*** Opening Extracted entries ***

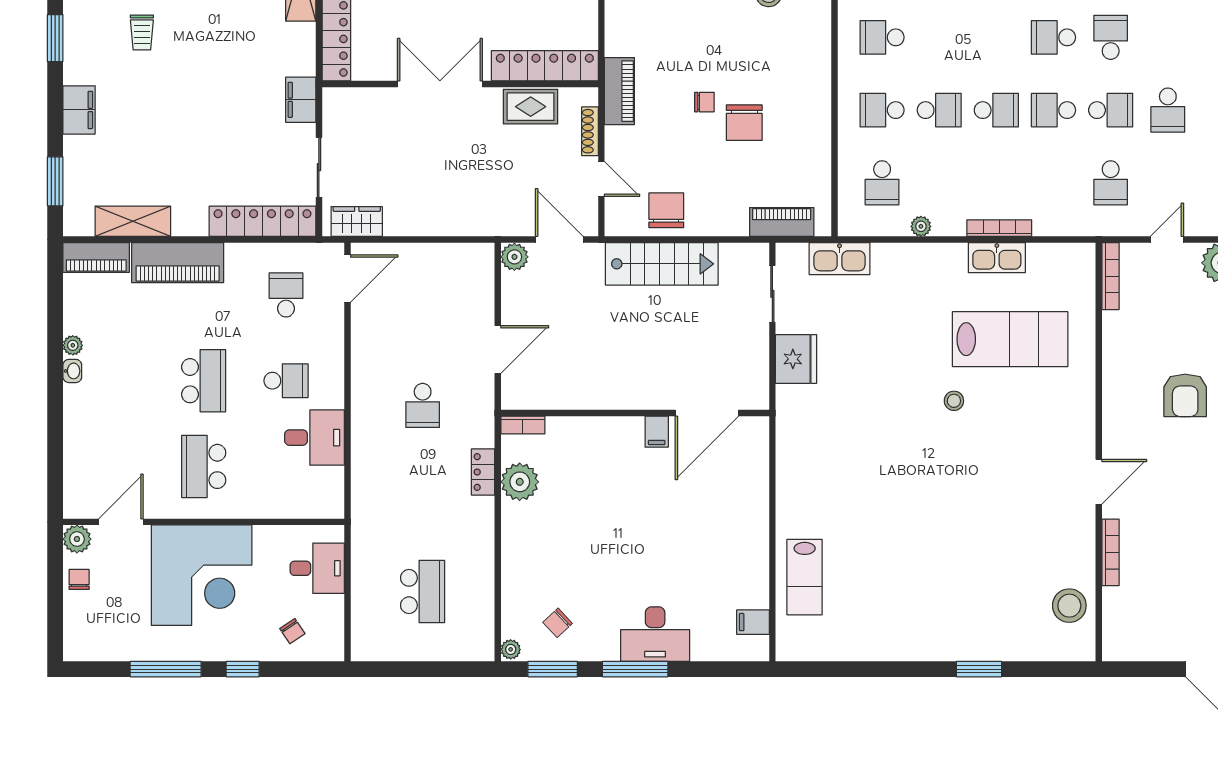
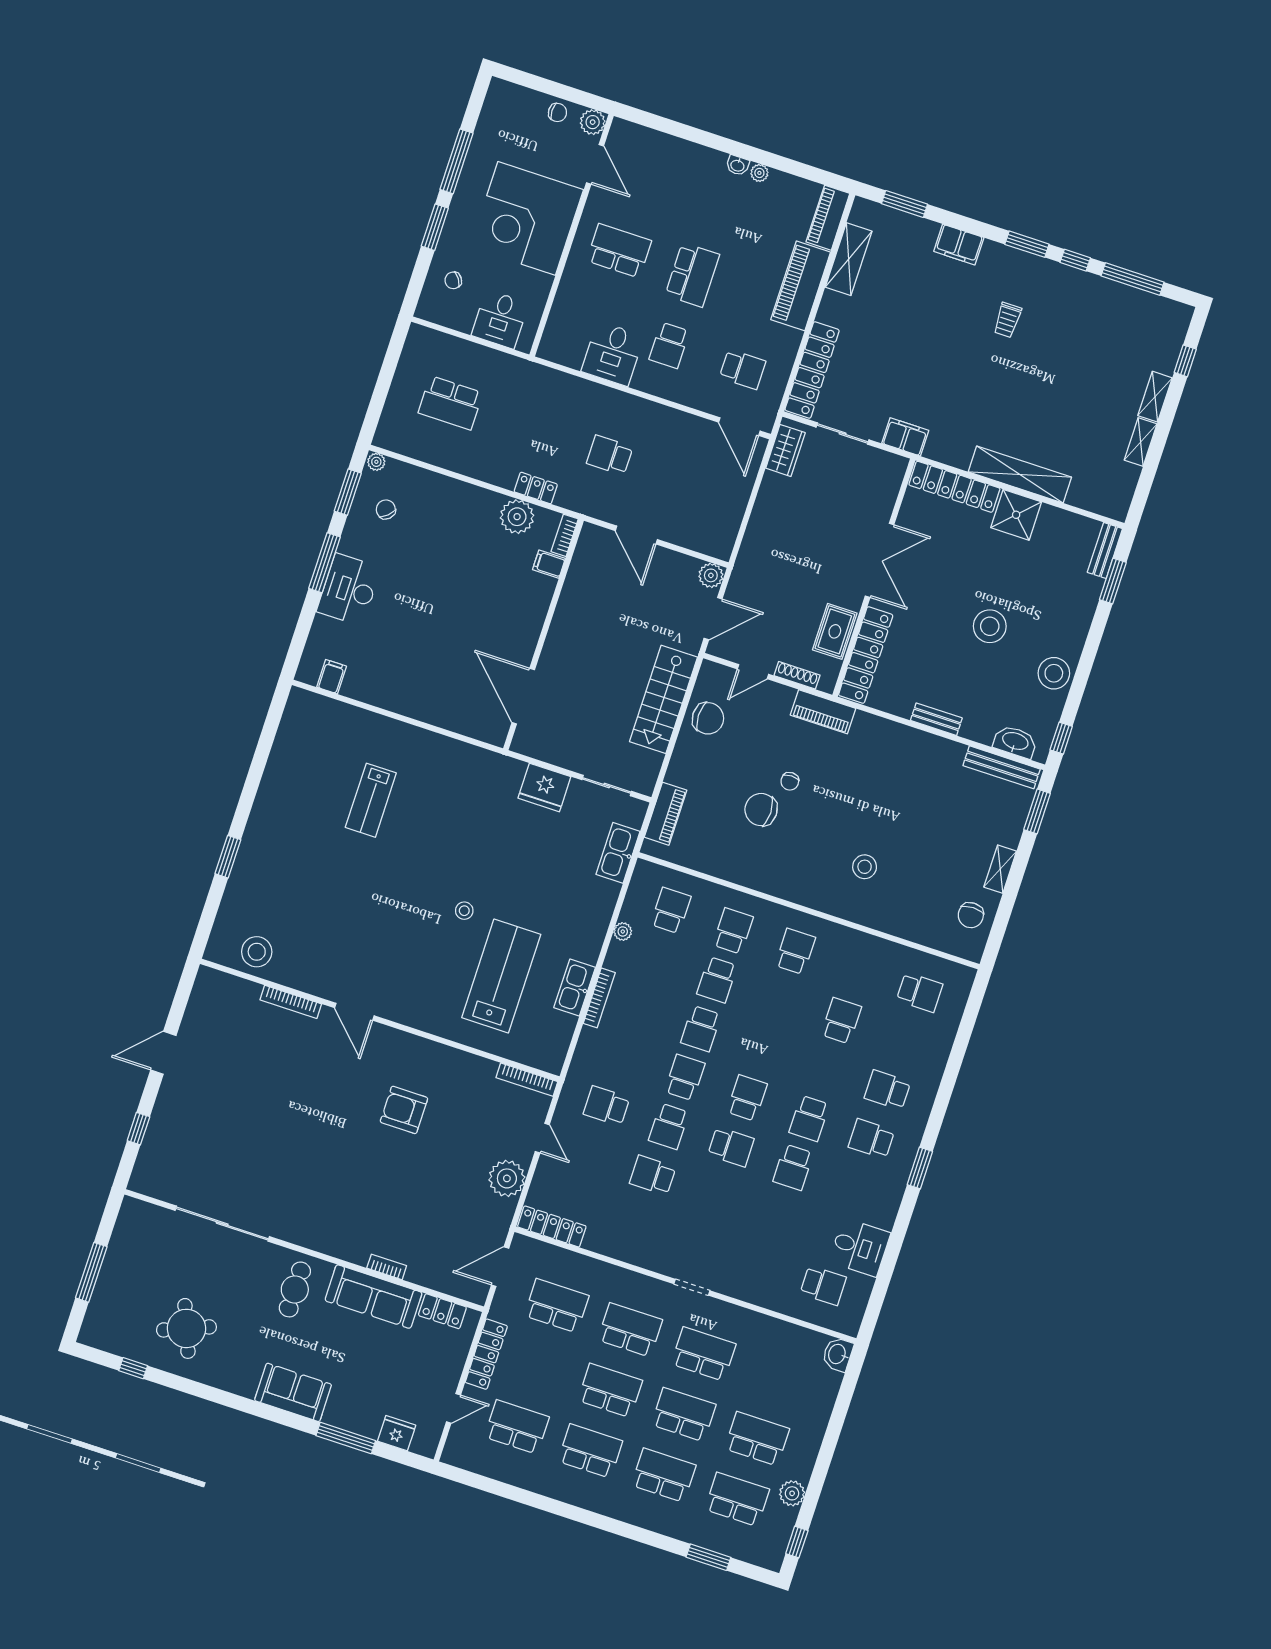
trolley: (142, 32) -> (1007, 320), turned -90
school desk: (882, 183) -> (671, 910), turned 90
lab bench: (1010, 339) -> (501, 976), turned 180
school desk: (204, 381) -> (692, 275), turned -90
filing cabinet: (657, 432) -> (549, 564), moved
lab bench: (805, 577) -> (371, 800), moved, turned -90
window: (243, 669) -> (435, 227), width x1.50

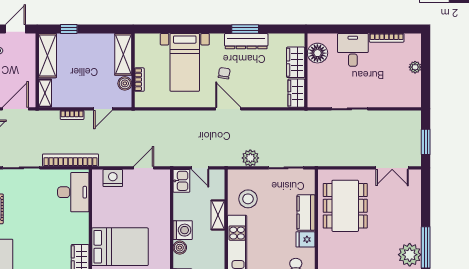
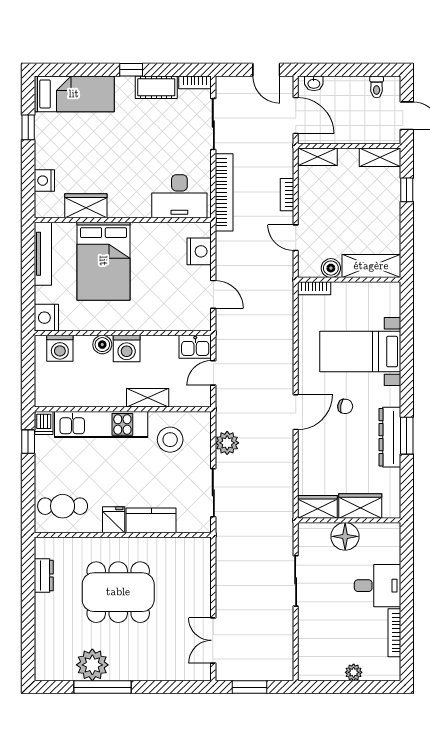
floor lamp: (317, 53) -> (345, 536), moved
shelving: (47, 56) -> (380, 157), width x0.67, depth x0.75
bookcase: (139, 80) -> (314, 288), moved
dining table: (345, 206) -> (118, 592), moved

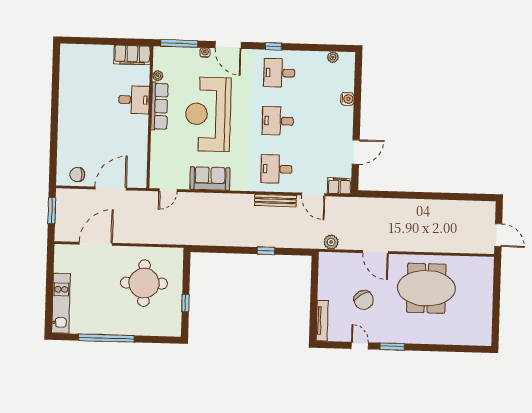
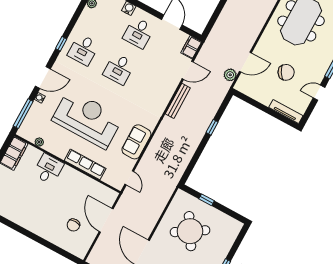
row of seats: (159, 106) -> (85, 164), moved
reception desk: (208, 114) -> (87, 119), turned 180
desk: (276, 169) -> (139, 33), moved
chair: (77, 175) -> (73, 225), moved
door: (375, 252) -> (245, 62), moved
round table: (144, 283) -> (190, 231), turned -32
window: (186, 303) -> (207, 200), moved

*** Closing Extracted entries ***

§ Task instructions
Go through the listing and work out how many lines include the string "table". Give only the number.

§ Result
2